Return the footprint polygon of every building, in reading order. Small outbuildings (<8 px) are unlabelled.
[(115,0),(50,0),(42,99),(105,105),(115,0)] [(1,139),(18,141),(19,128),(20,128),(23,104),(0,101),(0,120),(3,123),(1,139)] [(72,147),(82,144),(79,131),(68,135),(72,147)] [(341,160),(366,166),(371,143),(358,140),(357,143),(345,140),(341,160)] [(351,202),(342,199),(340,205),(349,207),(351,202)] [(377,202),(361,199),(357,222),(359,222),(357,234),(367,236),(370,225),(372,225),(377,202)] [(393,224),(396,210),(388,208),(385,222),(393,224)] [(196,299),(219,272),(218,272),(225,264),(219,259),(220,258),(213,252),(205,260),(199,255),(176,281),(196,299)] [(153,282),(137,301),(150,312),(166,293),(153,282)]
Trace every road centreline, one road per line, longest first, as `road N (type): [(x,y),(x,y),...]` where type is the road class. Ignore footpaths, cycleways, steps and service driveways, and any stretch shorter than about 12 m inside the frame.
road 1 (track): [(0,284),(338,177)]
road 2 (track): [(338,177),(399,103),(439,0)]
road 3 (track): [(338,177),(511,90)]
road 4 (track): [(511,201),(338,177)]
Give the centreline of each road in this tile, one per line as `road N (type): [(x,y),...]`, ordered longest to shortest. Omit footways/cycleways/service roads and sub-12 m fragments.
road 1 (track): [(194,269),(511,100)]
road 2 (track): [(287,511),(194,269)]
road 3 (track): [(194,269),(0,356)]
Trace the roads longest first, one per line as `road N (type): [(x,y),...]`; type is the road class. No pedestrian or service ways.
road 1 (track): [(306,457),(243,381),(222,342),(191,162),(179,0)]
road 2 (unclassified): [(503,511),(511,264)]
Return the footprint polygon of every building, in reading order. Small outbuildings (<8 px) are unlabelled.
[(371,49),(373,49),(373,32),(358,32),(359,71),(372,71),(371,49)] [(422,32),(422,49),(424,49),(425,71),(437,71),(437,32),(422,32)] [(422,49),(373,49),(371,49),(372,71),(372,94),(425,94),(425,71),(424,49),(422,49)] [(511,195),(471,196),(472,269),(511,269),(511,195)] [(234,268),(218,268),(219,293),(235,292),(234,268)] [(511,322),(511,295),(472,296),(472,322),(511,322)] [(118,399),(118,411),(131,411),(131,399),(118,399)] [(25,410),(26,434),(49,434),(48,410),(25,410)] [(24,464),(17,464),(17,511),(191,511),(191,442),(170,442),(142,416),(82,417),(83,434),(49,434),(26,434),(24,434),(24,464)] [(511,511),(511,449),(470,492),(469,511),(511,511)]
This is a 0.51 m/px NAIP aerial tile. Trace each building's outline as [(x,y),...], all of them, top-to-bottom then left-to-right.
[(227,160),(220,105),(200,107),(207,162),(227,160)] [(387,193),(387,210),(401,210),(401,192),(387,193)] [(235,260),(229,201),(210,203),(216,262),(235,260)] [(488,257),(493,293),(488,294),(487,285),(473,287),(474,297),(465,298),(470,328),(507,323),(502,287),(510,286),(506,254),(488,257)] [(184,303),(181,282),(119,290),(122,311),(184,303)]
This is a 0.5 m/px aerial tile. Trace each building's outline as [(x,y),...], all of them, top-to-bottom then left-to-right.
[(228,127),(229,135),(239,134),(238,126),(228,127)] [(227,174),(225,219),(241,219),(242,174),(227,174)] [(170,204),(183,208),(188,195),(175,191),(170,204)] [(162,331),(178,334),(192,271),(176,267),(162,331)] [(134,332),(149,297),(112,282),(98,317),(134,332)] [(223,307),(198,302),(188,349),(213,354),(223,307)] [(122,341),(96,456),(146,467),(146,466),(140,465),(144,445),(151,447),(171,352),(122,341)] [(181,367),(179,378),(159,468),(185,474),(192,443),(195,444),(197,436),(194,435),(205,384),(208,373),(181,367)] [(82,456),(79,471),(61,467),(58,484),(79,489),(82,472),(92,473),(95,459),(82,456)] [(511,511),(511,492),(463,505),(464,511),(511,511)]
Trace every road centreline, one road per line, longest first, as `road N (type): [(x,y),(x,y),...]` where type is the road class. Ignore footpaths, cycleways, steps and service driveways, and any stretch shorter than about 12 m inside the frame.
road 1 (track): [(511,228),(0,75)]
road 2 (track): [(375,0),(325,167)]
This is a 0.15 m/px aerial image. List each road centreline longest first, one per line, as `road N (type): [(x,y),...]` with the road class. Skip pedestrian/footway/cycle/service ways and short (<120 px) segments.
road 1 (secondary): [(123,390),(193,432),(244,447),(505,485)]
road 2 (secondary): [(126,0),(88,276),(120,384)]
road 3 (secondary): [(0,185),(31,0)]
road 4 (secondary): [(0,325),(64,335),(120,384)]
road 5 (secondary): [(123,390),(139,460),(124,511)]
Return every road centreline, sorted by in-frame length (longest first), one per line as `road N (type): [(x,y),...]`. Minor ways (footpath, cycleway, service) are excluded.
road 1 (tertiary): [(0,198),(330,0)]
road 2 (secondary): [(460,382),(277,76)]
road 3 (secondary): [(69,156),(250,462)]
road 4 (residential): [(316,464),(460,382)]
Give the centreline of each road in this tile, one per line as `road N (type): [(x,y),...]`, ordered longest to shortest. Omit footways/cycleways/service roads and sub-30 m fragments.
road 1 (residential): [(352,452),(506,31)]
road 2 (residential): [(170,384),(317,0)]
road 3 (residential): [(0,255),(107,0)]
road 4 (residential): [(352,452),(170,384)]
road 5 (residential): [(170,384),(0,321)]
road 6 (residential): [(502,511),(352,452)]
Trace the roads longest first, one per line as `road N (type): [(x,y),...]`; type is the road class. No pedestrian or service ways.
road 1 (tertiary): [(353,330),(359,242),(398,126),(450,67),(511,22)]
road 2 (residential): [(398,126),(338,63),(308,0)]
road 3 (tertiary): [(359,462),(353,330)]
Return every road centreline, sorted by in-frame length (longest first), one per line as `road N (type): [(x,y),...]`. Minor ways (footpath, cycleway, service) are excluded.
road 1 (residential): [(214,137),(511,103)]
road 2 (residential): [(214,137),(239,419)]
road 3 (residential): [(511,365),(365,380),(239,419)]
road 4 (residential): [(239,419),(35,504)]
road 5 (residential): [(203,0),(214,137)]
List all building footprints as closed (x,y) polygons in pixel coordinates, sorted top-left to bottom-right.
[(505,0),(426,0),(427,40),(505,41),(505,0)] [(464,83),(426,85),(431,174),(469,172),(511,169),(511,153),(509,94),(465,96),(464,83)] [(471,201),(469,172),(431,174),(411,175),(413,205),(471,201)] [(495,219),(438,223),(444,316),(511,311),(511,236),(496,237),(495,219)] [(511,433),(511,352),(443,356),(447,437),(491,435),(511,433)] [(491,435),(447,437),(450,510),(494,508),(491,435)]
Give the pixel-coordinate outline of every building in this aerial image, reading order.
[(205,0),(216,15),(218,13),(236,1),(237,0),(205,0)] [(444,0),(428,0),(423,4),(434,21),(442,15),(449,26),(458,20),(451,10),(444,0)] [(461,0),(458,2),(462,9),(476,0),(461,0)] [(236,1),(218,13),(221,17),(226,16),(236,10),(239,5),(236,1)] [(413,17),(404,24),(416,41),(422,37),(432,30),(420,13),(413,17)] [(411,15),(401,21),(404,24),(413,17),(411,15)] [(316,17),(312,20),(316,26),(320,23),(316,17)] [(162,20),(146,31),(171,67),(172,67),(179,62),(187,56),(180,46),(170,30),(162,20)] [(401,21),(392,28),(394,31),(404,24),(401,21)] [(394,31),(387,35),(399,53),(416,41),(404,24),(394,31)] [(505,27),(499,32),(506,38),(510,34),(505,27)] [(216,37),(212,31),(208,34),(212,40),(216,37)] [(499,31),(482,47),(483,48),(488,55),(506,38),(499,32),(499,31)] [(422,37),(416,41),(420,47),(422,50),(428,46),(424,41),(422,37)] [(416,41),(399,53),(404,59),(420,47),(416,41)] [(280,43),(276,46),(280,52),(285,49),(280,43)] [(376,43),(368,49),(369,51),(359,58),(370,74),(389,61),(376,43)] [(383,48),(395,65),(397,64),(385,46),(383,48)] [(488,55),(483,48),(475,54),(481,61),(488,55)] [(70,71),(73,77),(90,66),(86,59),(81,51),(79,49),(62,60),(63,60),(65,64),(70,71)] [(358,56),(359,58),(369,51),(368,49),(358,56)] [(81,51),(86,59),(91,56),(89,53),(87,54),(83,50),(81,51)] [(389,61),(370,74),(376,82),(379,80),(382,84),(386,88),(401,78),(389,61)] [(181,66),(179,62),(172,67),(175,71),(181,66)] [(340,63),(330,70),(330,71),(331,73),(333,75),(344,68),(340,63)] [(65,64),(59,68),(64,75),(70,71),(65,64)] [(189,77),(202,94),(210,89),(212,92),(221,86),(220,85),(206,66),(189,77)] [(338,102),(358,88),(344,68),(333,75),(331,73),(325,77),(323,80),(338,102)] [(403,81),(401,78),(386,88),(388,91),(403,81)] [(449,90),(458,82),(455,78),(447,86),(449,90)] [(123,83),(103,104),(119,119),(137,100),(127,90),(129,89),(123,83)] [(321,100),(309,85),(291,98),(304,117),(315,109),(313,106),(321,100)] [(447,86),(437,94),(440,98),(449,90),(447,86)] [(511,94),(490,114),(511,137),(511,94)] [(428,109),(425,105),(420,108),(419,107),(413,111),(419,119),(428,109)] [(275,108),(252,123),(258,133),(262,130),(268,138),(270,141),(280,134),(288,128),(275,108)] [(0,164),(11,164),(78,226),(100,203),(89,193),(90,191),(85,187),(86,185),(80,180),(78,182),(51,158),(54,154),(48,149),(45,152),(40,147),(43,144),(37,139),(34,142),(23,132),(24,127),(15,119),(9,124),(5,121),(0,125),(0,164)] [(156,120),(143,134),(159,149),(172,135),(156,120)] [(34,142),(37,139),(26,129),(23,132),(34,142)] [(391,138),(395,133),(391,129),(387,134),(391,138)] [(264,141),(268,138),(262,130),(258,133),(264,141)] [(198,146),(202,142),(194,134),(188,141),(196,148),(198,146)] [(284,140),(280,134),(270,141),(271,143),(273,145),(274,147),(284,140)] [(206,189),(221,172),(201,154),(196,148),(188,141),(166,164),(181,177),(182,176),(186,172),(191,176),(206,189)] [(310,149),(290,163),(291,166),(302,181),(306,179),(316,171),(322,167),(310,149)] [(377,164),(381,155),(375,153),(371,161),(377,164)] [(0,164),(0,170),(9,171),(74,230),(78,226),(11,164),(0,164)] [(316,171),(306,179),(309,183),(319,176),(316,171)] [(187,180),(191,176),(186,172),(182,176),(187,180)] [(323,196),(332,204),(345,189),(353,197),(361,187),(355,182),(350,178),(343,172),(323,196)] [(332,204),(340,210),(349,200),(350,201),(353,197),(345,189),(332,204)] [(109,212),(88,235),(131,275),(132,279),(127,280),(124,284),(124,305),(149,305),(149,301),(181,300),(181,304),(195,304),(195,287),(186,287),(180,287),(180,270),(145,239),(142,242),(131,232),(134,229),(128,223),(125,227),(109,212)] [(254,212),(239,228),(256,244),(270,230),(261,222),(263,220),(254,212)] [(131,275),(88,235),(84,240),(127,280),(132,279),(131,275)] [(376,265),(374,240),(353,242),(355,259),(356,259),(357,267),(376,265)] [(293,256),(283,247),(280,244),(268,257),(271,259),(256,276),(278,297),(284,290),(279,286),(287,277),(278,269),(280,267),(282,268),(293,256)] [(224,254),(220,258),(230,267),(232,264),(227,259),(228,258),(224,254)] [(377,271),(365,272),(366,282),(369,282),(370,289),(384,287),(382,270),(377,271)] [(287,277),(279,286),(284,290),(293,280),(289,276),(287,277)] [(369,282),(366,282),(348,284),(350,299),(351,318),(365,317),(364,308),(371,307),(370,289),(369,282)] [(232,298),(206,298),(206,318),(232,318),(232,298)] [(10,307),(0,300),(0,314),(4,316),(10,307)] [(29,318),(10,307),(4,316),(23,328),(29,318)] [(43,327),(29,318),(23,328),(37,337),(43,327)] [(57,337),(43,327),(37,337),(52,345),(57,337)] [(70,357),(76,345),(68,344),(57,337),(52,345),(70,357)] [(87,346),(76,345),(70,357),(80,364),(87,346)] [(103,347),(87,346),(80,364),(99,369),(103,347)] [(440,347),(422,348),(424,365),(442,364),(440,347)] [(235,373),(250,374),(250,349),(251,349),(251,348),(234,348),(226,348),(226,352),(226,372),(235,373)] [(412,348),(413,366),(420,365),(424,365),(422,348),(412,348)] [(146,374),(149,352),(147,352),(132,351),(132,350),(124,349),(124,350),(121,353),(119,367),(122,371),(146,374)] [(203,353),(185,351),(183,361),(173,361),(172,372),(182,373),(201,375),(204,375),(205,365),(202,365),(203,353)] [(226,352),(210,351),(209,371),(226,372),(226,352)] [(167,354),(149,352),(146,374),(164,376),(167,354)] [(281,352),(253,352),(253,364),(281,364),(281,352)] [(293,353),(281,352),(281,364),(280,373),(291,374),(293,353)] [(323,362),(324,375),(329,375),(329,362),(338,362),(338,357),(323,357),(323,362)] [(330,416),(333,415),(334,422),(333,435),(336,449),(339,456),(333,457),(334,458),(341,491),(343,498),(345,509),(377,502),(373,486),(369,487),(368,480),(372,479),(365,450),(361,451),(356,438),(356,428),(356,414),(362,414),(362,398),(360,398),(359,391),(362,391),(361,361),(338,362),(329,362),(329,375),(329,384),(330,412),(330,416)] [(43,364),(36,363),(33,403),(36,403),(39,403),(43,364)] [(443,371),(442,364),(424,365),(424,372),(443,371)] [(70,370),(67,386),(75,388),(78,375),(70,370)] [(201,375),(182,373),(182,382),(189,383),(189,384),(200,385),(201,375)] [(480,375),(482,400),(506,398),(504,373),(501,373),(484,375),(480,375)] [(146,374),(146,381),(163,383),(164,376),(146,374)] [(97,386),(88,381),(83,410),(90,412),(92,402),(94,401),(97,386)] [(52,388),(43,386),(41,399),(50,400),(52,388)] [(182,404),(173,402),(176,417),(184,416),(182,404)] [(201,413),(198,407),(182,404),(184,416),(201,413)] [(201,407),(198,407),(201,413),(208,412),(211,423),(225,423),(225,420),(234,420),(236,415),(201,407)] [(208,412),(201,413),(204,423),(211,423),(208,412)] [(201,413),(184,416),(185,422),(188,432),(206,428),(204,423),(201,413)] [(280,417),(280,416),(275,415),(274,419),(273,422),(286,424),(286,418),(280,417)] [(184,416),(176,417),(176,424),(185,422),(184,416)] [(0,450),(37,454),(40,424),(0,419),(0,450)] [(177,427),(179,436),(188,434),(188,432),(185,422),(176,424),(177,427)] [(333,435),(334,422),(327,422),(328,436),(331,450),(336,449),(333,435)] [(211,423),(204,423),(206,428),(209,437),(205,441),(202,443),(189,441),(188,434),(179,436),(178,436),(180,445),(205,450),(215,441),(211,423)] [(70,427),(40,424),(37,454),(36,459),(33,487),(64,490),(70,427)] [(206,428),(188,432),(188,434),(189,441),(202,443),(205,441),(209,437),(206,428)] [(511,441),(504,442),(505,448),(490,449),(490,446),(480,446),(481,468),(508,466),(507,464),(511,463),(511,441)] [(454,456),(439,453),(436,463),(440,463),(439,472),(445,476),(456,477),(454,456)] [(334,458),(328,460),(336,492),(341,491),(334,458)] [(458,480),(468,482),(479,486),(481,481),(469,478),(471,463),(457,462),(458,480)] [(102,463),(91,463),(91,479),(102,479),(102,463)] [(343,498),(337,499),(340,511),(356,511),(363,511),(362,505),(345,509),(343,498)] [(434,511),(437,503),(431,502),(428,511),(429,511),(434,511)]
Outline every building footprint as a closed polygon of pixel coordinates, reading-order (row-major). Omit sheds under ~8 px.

::::

Work instructions: Retype the lines starting at the one containing "This is a 0.15" and ending after the one containing "road 5 (residential): [(203,0),(214,137)]", keeping every character as it stands.

The solution:
This is a 0.15 m/px aerial image. List each road centreline longest first, one per line, as `road N (type): [(x,y),...]` with the road class. Skip pedestrian/footway/cycle/service ways and short (<120 px) segments.
road 1 (secondary): [(123,390),(193,432),(244,447),(505,485)]
road 2 (secondary): [(126,0),(88,276),(120,384)]
road 3 (secondary): [(0,185),(31,0)]
road 4 (secondary): [(0,325),(64,335),(120,384)]
road 5 (secondary): [(123,390),(139,460),(124,511)]
Return every road centreline, sorted by in-frame length (longest first), one per line as `road N (type): [(x,y),...]`. Minor ways (footpath, cycleway, service) are excluded.
road 1 (tertiary): [(0,198),(330,0)]
road 2 (secondary): [(460,382),(277,76)]
road 3 (secondary): [(69,156),(250,462)]
road 4 (residential): [(316,464),(460,382)]
Give the centreline of each road in this tile, one per line as `road N (type): [(x,y),...]`, ordered longest to shortest. Omit footways/cycleways/service roads and sub-30 m fragments.
road 1 (residential): [(352,452),(506,31)]
road 2 (residential): [(170,384),(317,0)]
road 3 (residential): [(0,255),(107,0)]
road 4 (residential): [(352,452),(170,384)]
road 5 (residential): [(170,384),(0,321)]
road 6 (residential): [(502,511),(352,452)]
Trace the roads longest first, one per line as `road N (type): [(x,y),...]`; type is the road class. No pedestrian or service ways.
road 1 (tertiary): [(353,330),(359,242),(398,126),(450,67),(511,22)]
road 2 (residential): [(398,126),(338,63),(308,0)]
road 3 (tertiary): [(359,462),(353,330)]
Return every road centreline, sorted by in-frame length (longest first), one per line as `road N (type): [(x,y),...]`. Minor ways (footpath, cycleway, service) are excluded.
road 1 (residential): [(214,137),(511,103)]
road 2 (residential): [(214,137),(239,419)]
road 3 (residential): [(511,365),(365,380),(239,419)]
road 4 (residential): [(239,419),(35,504)]
road 5 (residential): [(203,0),(214,137)]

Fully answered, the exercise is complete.